## ACTIVITY
In the records below, the line with "D1: LED blue (A AGND, K" opens the range and the line with "U1: MCP1700 -> LM7809" closes it; print that range exactly and nothing else.

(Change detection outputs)
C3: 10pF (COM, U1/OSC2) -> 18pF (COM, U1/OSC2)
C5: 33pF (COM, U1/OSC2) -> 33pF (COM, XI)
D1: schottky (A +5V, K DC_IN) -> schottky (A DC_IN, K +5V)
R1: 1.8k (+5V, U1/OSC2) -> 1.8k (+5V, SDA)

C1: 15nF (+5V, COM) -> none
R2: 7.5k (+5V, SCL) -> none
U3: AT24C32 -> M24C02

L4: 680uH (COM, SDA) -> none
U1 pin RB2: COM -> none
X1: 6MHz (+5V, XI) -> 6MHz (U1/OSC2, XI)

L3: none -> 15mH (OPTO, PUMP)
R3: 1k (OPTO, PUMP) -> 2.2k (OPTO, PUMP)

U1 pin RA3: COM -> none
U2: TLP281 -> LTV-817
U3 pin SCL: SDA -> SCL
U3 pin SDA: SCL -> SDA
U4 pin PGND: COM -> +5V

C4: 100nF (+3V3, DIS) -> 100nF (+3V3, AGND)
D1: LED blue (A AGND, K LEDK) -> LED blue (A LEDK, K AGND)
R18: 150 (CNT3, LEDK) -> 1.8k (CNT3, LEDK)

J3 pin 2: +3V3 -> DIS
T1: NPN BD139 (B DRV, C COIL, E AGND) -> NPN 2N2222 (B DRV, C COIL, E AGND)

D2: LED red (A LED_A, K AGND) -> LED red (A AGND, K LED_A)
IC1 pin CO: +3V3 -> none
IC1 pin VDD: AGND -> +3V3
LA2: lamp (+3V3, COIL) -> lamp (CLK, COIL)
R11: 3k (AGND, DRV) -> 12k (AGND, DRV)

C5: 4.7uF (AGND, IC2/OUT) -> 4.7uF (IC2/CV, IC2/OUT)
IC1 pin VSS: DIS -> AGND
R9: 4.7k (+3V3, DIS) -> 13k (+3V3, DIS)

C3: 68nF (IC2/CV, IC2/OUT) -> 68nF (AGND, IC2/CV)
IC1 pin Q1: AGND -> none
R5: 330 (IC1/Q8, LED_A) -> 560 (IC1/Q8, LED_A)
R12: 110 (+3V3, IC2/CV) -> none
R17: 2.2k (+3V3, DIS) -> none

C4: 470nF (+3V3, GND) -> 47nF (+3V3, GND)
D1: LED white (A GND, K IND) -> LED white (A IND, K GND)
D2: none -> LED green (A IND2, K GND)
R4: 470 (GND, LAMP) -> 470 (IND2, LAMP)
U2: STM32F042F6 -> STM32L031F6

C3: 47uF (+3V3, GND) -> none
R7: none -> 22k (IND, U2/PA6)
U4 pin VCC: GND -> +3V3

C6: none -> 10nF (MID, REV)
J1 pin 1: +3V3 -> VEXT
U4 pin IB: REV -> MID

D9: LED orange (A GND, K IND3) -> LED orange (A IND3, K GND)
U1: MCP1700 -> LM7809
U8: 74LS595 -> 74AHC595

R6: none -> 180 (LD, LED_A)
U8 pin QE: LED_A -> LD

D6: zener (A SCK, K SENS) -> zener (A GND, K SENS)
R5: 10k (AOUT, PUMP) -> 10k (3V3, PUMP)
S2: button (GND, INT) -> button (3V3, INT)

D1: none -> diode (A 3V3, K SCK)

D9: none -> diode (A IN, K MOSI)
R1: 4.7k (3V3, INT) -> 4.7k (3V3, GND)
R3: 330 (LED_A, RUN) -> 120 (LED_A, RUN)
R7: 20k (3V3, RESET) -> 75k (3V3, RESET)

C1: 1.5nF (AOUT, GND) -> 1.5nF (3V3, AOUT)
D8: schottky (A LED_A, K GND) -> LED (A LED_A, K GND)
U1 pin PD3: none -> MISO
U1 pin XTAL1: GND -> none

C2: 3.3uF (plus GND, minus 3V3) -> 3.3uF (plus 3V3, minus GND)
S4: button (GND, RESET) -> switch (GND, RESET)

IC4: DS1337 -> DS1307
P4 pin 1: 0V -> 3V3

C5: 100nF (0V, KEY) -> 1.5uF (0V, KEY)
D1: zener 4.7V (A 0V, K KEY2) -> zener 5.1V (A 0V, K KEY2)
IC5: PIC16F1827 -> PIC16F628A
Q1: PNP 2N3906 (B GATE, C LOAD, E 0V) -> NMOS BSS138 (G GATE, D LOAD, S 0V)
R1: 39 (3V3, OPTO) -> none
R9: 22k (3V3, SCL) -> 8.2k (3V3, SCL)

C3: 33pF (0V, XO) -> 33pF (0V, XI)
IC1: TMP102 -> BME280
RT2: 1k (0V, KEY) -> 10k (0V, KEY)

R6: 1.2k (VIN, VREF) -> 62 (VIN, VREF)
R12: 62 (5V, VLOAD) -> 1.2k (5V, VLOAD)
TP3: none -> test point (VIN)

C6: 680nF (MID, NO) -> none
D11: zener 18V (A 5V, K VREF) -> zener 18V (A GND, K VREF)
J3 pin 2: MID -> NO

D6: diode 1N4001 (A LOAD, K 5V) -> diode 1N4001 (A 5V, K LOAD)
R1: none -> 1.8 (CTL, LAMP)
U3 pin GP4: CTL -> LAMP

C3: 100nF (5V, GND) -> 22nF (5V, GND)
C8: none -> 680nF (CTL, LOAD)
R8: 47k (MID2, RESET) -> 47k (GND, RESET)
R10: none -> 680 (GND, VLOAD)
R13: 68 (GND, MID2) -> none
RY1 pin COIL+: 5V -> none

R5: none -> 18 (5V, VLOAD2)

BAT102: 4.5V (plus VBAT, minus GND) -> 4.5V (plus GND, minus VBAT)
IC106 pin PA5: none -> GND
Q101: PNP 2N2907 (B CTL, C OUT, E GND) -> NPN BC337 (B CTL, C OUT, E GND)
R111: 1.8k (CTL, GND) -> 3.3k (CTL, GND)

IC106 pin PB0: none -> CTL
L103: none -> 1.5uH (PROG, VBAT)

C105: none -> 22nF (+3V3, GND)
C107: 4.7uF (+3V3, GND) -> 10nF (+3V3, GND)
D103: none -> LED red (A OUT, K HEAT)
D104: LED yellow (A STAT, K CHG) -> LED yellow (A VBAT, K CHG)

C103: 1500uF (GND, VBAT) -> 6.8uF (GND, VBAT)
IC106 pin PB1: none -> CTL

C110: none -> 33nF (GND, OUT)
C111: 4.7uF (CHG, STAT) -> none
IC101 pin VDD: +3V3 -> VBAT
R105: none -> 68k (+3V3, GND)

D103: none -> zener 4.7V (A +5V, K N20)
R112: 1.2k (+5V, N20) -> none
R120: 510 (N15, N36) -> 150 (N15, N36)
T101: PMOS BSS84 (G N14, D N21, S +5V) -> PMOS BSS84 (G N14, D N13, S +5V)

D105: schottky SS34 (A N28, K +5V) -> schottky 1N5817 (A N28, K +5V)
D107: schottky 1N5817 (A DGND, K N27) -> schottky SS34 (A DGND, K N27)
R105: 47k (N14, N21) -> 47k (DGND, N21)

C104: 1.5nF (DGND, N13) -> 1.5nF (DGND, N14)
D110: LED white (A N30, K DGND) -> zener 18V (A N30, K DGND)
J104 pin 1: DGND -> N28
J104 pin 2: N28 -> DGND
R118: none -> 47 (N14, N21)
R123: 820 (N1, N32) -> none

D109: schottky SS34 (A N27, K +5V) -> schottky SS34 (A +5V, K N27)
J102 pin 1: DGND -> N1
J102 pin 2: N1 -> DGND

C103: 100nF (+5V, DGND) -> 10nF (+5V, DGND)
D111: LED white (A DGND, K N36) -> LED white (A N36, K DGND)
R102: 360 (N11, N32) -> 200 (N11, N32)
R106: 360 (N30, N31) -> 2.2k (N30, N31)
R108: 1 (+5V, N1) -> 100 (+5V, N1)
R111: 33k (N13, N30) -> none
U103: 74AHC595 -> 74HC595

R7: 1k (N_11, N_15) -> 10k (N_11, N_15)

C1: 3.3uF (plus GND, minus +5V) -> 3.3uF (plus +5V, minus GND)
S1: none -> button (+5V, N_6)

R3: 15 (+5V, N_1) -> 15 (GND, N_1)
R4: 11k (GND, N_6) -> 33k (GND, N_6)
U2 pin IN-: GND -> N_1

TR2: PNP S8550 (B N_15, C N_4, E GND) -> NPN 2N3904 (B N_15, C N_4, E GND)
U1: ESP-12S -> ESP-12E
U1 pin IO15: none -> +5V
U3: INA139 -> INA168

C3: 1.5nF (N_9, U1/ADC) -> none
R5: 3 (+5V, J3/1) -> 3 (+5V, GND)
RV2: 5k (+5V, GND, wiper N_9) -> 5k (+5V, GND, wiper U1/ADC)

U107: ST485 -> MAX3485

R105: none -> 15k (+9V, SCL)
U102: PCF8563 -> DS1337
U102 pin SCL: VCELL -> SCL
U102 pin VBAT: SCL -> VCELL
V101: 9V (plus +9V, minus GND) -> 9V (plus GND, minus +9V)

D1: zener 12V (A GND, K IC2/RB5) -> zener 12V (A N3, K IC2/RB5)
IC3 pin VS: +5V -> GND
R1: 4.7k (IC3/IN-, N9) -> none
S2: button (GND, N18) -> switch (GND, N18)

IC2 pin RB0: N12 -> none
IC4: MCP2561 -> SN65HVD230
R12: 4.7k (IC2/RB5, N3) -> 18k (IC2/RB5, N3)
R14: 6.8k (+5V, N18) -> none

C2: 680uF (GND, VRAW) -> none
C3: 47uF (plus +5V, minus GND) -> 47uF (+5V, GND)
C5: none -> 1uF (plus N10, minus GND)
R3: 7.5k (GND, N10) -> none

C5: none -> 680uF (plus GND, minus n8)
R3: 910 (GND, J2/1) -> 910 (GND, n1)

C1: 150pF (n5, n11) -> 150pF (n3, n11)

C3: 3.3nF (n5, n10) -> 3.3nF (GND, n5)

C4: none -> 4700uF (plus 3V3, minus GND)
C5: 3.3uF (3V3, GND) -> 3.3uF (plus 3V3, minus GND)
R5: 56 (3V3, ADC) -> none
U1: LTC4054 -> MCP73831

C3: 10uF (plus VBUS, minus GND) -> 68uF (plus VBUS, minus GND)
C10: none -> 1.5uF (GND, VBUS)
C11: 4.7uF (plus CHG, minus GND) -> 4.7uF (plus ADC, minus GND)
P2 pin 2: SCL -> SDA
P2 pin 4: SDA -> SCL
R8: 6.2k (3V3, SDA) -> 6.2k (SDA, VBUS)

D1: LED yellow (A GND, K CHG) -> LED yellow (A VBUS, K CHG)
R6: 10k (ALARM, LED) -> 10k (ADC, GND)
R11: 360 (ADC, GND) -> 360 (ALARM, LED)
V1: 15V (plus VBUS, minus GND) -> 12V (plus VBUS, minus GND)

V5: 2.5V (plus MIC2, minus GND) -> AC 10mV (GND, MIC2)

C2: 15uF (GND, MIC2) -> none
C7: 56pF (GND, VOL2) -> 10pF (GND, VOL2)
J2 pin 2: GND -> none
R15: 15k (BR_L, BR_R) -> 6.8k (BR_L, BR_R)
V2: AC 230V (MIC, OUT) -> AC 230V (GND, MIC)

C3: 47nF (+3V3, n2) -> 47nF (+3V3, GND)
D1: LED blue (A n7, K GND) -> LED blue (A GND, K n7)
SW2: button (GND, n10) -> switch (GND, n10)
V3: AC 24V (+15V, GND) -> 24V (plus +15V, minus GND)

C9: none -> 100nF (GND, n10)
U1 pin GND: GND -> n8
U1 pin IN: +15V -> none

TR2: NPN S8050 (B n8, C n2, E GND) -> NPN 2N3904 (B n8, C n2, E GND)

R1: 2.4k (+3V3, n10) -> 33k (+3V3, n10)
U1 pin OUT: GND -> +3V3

## ANSWER TO THE PROBLEM
D1: LED blue (A AGND, K LEDK) -> LED blue (A LEDK, K AGND)
R18: 150 (CNT3, LEDK) -> 1.8k (CNT3, LEDK)

J3 pin 2: +3V3 -> DIS
T1: NPN BD139 (B DRV, C COIL, E AGND) -> NPN 2N2222 (B DRV, C COIL, E AGND)

D2: LED red (A LED_A, K AGND) -> LED red (A AGND, K LED_A)
IC1 pin CO: +3V3 -> none
IC1 pin VDD: AGND -> +3V3
LA2: lamp (+3V3, COIL) -> lamp (CLK, COIL)
R11: 3k (AGND, DRV) -> 12k (AGND, DRV)

C5: 4.7uF (AGND, IC2/OUT) -> 4.7uF (IC2/CV, IC2/OUT)
IC1 pin VSS: DIS -> AGND
R9: 4.7k (+3V3, DIS) -> 13k (+3V3, DIS)

C3: 68nF (IC2/CV, IC2/OUT) -> 68nF (AGND, IC2/CV)
IC1 pin Q1: AGND -> none
R5: 330 (IC1/Q8, LED_A) -> 560 (IC1/Q8, LED_A)
R12: 110 (+3V3, IC2/CV) -> none
R17: 2.2k (+3V3, DIS) -> none

C4: 470nF (+3V3, GND) -> 47nF (+3V3, GND)
D1: LED white (A GND, K IND) -> LED white (A IND, K GND)
D2: none -> LED green (A IND2, K GND)
R4: 470 (GND, LAMP) -> 470 (IND2, LAMP)
U2: STM32F042F6 -> STM32L031F6

C3: 47uF (+3V3, GND) -> none
R7: none -> 22k (IND, U2/PA6)
U4 pin VCC: GND -> +3V3

C6: none -> 10nF (MID, REV)
J1 pin 1: +3V3 -> VEXT
U4 pin IB: REV -> MID

D9: LED orange (A GND, K IND3) -> LED orange (A IND3, K GND)
U1: MCP1700 -> LM7809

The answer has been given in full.